→ PROBLEM STATEMENT
Only one span of the listing below should come back. It runs from the line with "camera: 15 degrees right, 10 degrees up" through the line with "green pencil [470,395,584,465]", and each of its lines must be reproduced exactly.

→ RECORDS FOR PROCESSING

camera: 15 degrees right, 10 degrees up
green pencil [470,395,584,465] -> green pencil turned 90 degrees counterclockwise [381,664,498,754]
--
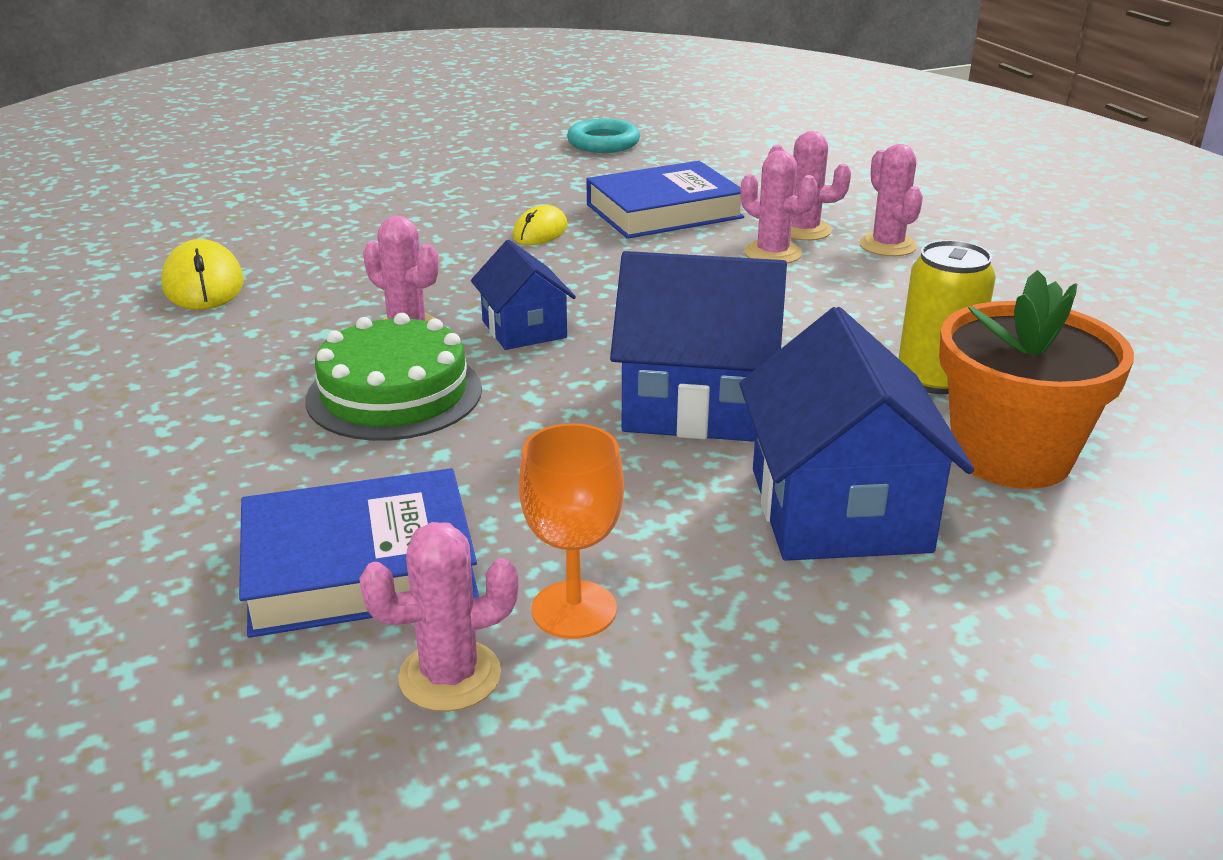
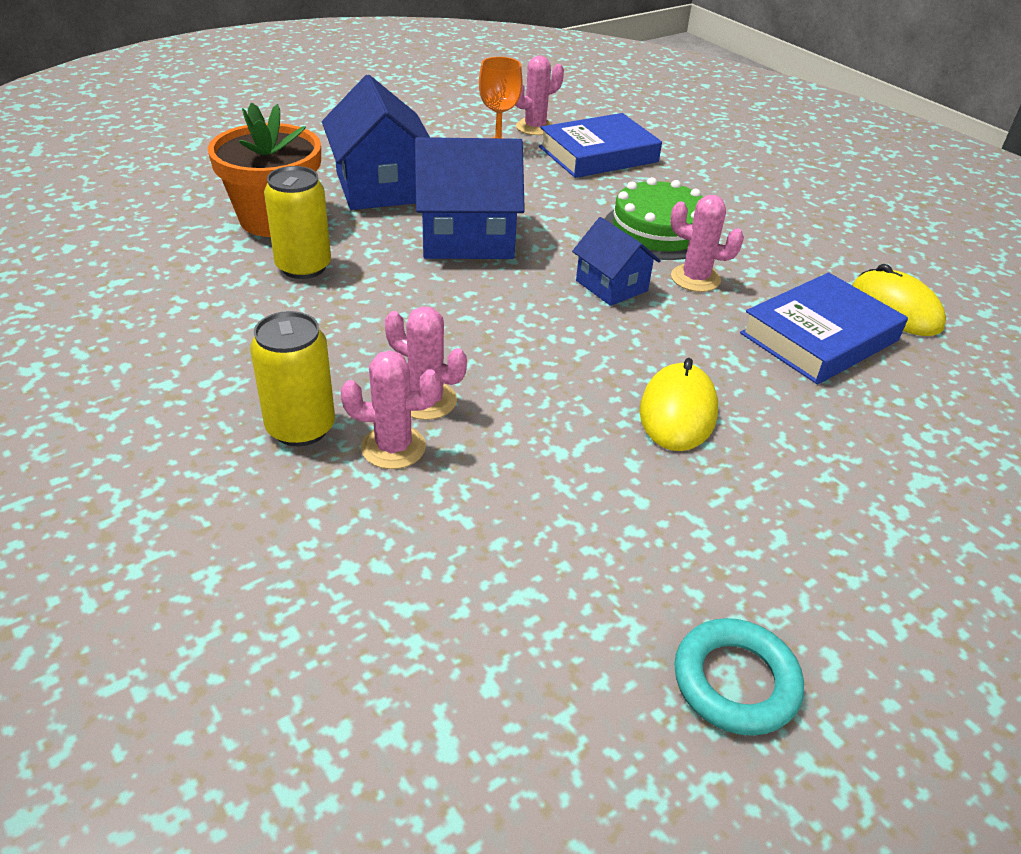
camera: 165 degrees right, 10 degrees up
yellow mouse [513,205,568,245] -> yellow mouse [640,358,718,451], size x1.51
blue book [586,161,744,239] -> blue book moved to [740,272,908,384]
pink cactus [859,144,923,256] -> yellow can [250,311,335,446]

→ SOLUTION
camera: 15 degrees right, 10 degrees up
green pencil [470,395,584,465] -> green pencil turned 90 degrees counterclockwise [381,664,498,754]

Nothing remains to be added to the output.